#### [TASK TO COMPLETE]
When a record holds a picture, leave the picture out and copy everything else exactly.

#### [DATA FOR REVIEW]
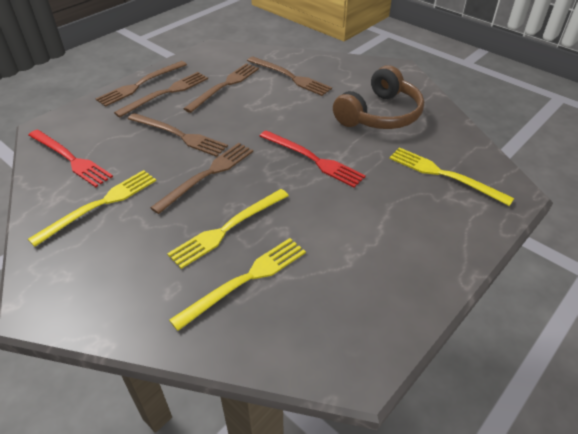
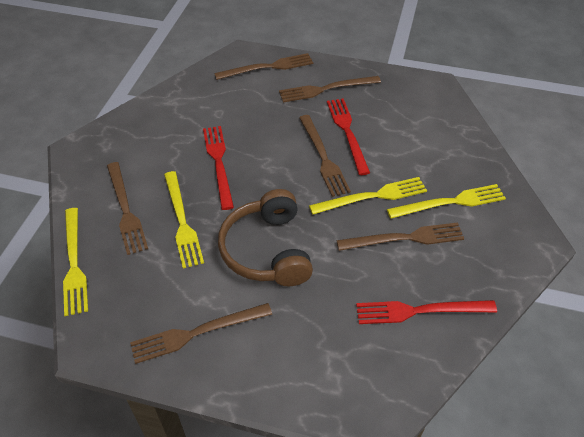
red fork: 2 -> 3

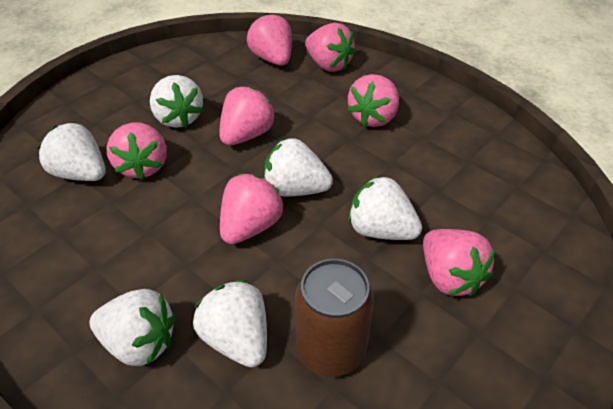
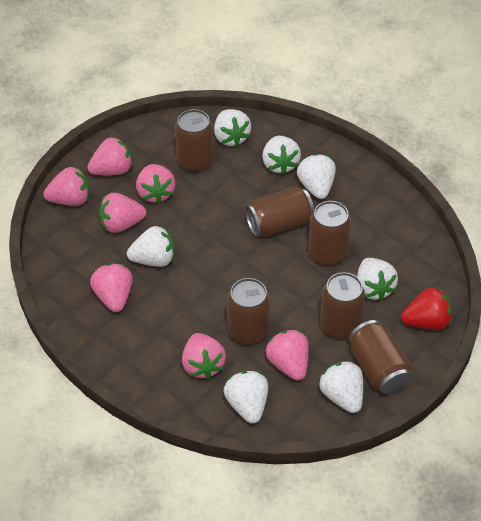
brown can: 1 -> 6
red strawberry: 0 -> 1
white strawberry: 6 -> 7

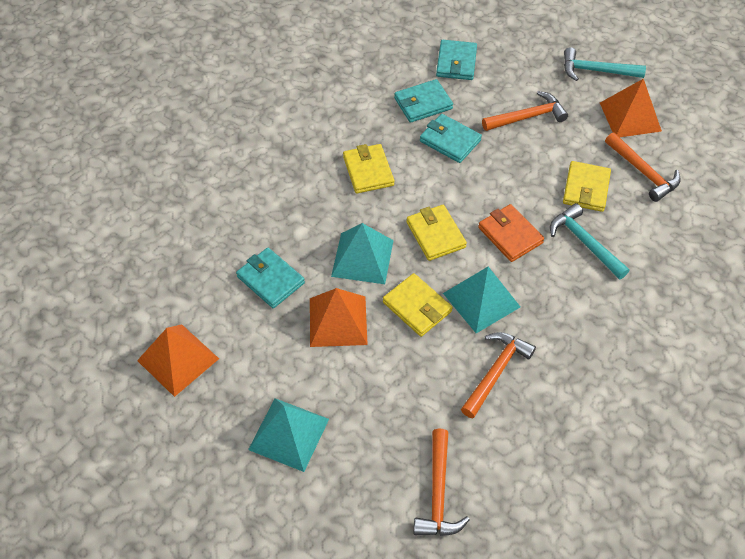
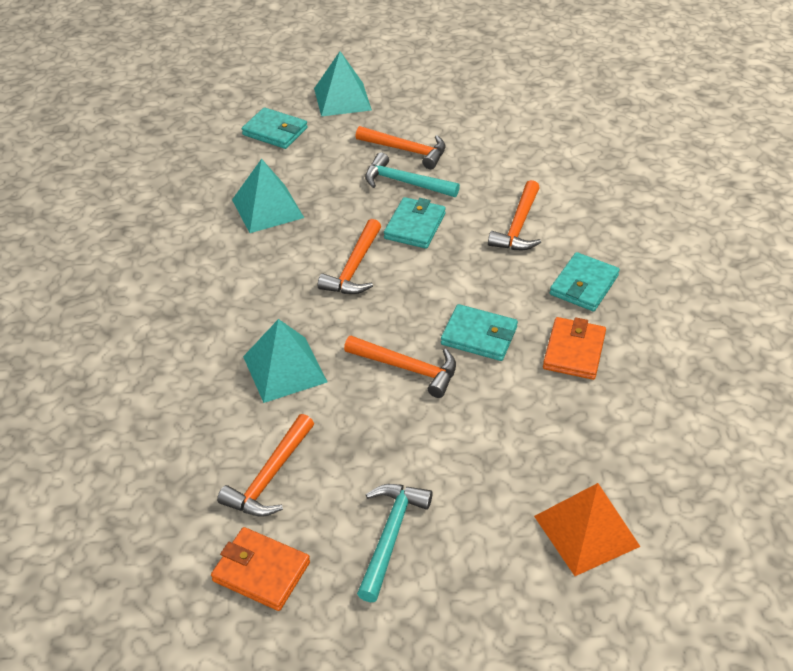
orange hammer: 4 -> 5
orange pyramid: 3 -> 1
orange wallet: 1 -> 2
yellow wallet: 4 -> 0

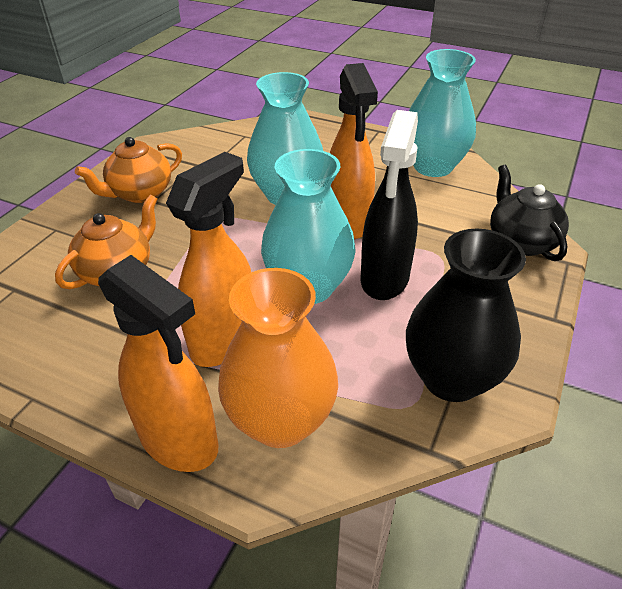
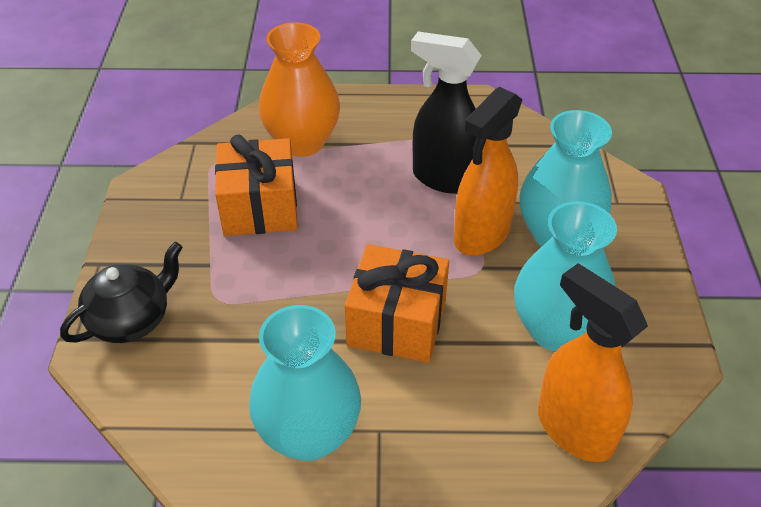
black vase: 1 -> 0
orange gift: 0 -> 2
orange spray bottle: 3 -> 2
orange teapot: 2 -> 0

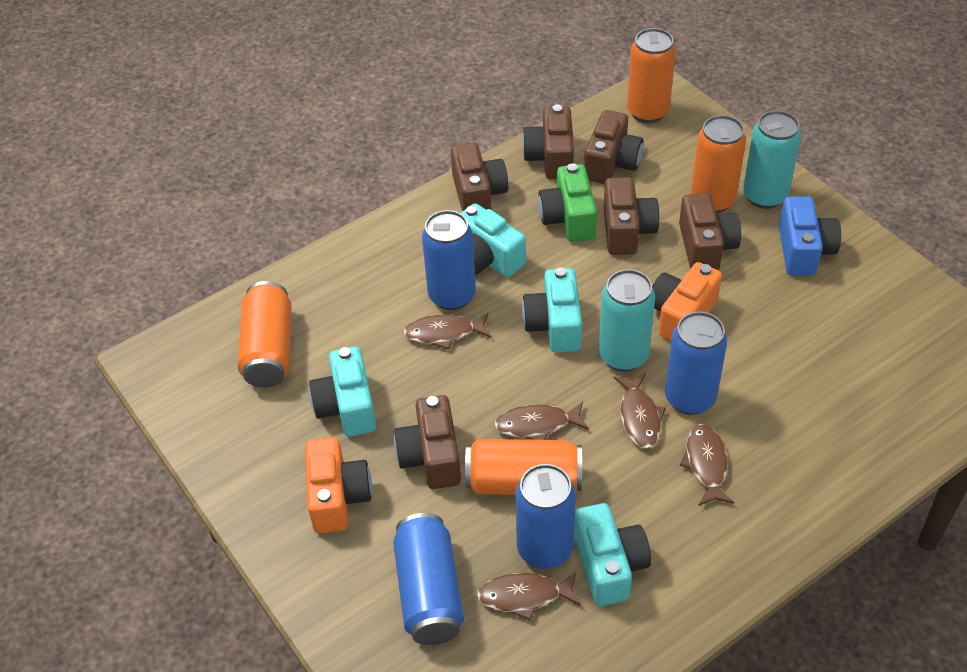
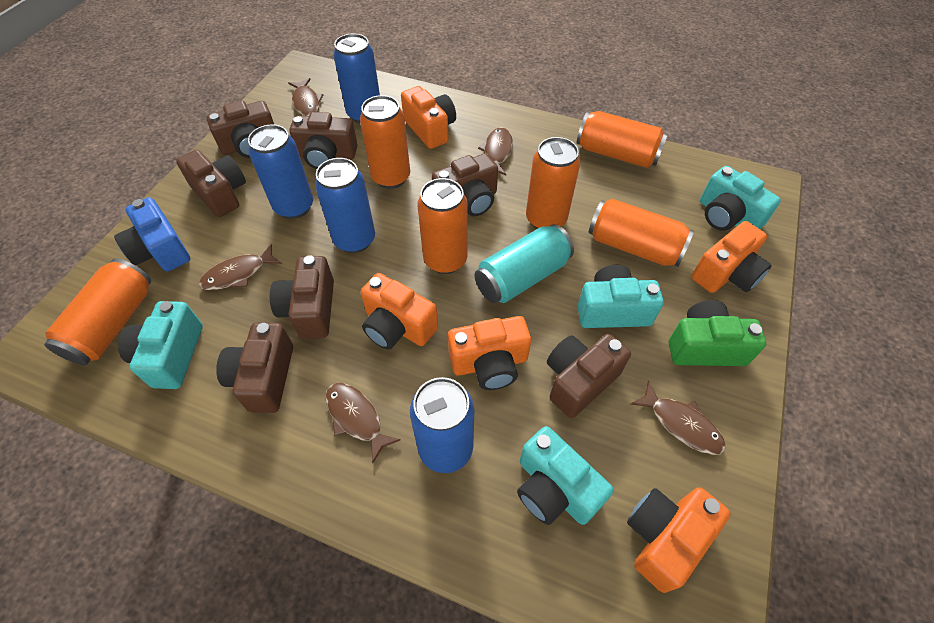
brown camera: 6 -> 7
orange camera: 2 -> 5
orange can: 4 -> 6
turquoise can: 2 -> 1

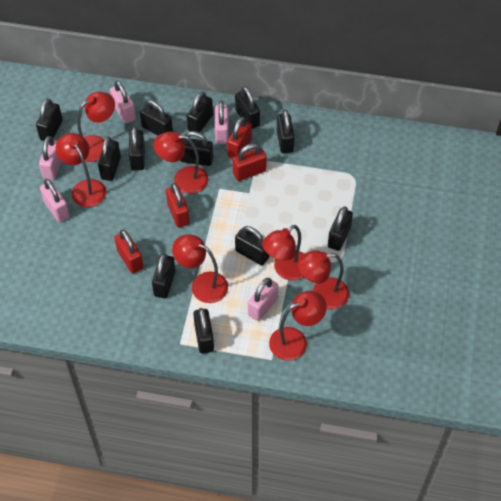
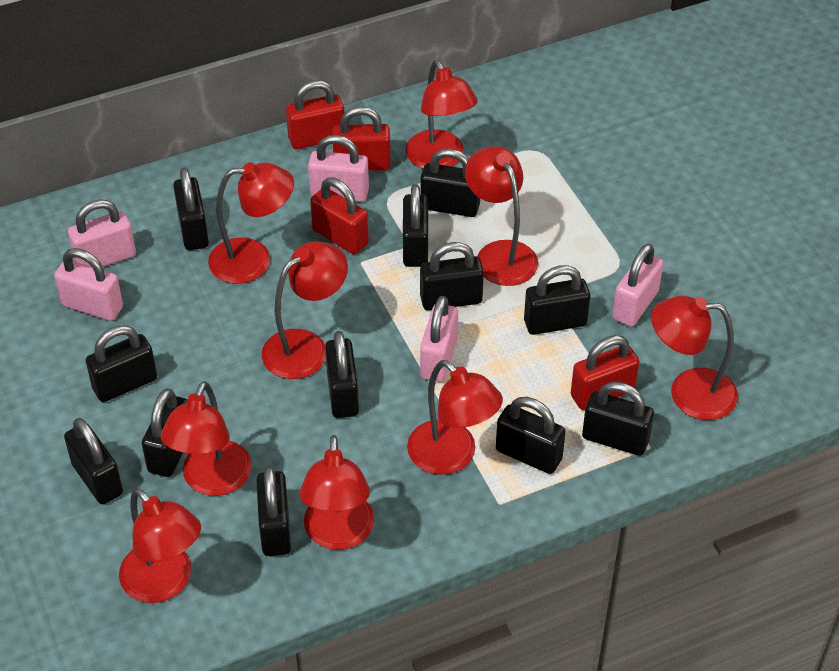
red lamp: 7 -> 9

#### [ANSWER SPACE]
red fork: 2 -> 3

brown can: 1 -> 6
red strawberry: 0 -> 1
white strawberry: 6 -> 7

orange hammer: 4 -> 5
orange pyramid: 3 -> 1
orange wallet: 1 -> 2
yellow wallet: 4 -> 0

black vase: 1 -> 0
orange gift: 0 -> 2
orange spray bottle: 3 -> 2
orange teapot: 2 -> 0

brown camera: 6 -> 7
orange camera: 2 -> 5
orange can: 4 -> 6
turquoise can: 2 -> 1

red lamp: 7 -> 9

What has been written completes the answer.